#### [Exercise objective]
Please give back, word for word, only the lines starting at the one containing "green triangle: (30, 134) -> (33, 131), moved" and ending at the one containing "purple trapezoid: (83, 141)" within the material below.

#### [Dataset excerpts]
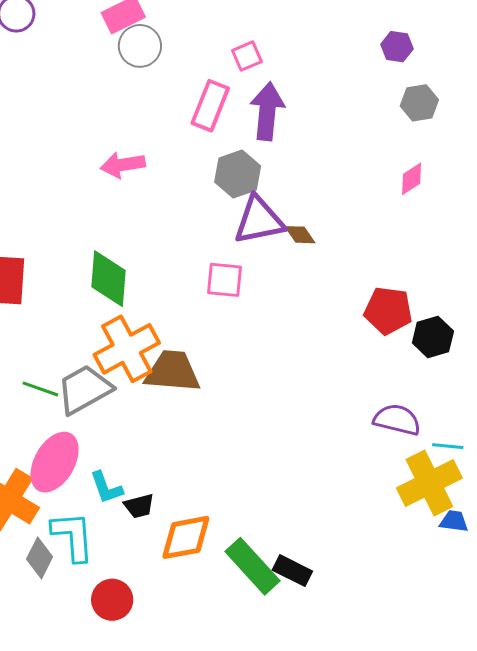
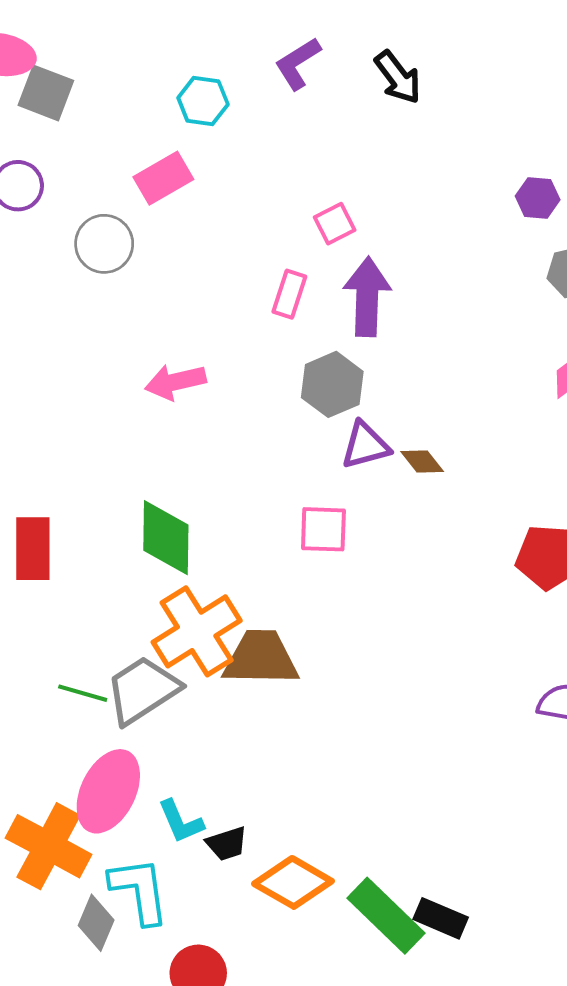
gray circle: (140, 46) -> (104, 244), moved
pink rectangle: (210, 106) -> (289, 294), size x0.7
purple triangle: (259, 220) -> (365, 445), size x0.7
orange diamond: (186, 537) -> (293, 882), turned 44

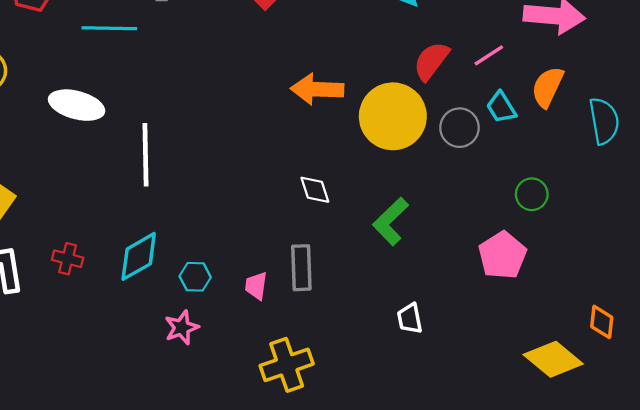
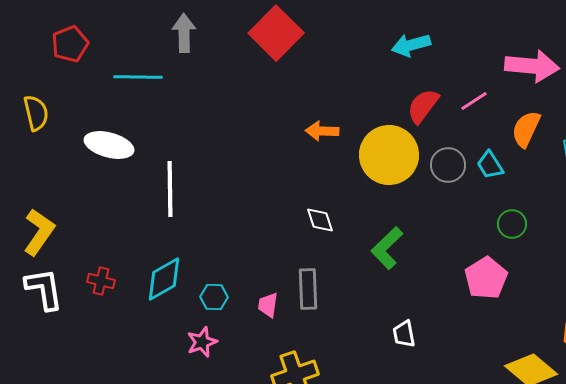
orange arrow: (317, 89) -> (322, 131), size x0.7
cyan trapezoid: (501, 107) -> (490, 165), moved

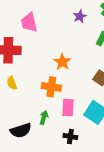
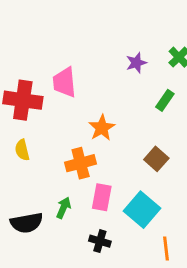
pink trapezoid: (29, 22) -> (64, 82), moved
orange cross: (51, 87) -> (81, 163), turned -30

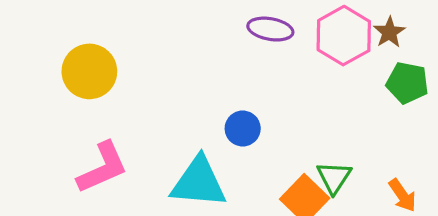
--
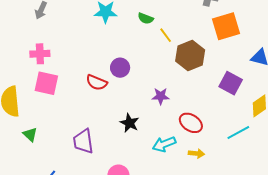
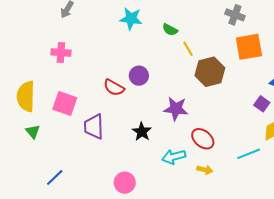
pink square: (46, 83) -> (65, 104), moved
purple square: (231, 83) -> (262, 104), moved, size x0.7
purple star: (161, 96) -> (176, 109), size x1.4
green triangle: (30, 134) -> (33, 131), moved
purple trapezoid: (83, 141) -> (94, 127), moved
---
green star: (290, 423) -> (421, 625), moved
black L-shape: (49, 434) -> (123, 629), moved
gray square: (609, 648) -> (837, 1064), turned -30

#### [Final answer]
green triangle: (30, 134) -> (33, 131), moved
purple trapezoid: (83, 141) -> (94, 127), moved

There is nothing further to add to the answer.